▸ Your assignment: Would you restate word for word the lines of the listing, beginning at the first and ending with the line that holds "red semicircle: rotated 40"?

▸ Dataset records:

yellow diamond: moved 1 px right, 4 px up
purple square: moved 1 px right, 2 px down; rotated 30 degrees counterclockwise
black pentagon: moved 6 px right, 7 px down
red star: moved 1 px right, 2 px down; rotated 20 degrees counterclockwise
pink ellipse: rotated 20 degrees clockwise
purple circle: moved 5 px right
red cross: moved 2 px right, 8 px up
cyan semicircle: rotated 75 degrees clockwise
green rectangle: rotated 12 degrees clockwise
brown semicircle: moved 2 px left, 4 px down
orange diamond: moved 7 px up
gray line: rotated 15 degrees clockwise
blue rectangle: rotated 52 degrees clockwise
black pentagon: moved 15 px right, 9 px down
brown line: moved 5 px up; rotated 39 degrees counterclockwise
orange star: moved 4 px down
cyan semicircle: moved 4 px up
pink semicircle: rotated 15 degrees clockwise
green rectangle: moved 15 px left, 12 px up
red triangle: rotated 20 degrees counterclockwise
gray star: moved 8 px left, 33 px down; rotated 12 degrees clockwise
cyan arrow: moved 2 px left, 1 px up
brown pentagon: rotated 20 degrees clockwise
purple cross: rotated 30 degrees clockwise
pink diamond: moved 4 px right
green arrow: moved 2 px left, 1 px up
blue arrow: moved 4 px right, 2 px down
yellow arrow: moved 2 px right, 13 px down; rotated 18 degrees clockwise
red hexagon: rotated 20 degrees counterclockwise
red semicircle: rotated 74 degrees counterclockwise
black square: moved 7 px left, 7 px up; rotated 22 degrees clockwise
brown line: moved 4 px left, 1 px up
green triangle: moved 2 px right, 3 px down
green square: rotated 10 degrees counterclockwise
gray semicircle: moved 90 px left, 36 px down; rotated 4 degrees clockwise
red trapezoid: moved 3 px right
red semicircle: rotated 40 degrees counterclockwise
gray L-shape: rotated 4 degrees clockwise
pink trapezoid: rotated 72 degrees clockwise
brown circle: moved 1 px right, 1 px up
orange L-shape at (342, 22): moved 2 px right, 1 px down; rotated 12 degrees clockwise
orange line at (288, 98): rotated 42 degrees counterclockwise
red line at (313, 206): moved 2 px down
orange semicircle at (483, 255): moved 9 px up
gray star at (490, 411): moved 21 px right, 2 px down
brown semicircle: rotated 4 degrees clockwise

▸ Output of the exercise:
yellow diamond: moved 1 px right, 4 px up
purple square: moved 1 px right, 2 px down; rotated 30 degrees counterclockwise
black pentagon: moved 6 px right, 7 px down
red star: moved 1 px right, 2 px down; rotated 20 degrees counterclockwise
pink ellipse: rotated 20 degrees clockwise
purple circle: moved 5 px right
red cross: moved 2 px right, 8 px up
cyan semicircle: rotated 75 degrees clockwise
green rectangle: rotated 12 degrees clockwise
brown semicircle: moved 2 px left, 4 px down
orange diamond: moved 7 px up
gray line: rotated 15 degrees clockwise
blue rectangle: rotated 52 degrees clockwise
black pentagon: moved 15 px right, 9 px down
brown line: moved 5 px up; rotated 39 degrees counterclockwise
orange star: moved 4 px down
cyan semicircle: moved 4 px up
pink semicircle: rotated 15 degrees clockwise
green rectangle: moved 15 px left, 12 px up
red triangle: rotated 20 degrees counterclockwise
gray star: moved 8 px left, 33 px down; rotated 12 degrees clockwise
cyan arrow: moved 2 px left, 1 px up
brown pentagon: rotated 20 degrees clockwise
purple cross: rotated 30 degrees clockwise
pink diamond: moved 4 px right
green arrow: moved 2 px left, 1 px up
blue arrow: moved 4 px right, 2 px down
yellow arrow: moved 2 px right, 13 px down; rotated 18 degrees clockwise
red hexagon: rotated 20 degrees counterclockwise
red semicircle: rotated 74 degrees counterclockwise
black square: moved 7 px left, 7 px up; rotated 22 degrees clockwise
brown line: moved 4 px left, 1 px up
green triangle: moved 2 px right, 3 px down
green square: rotated 10 degrees counterclockwise
gray semicircle: moved 90 px left, 36 px down; rotated 4 degrees clockwise
red trapezoid: moved 3 px right
red semicircle: rotated 40 degrees counterclockwise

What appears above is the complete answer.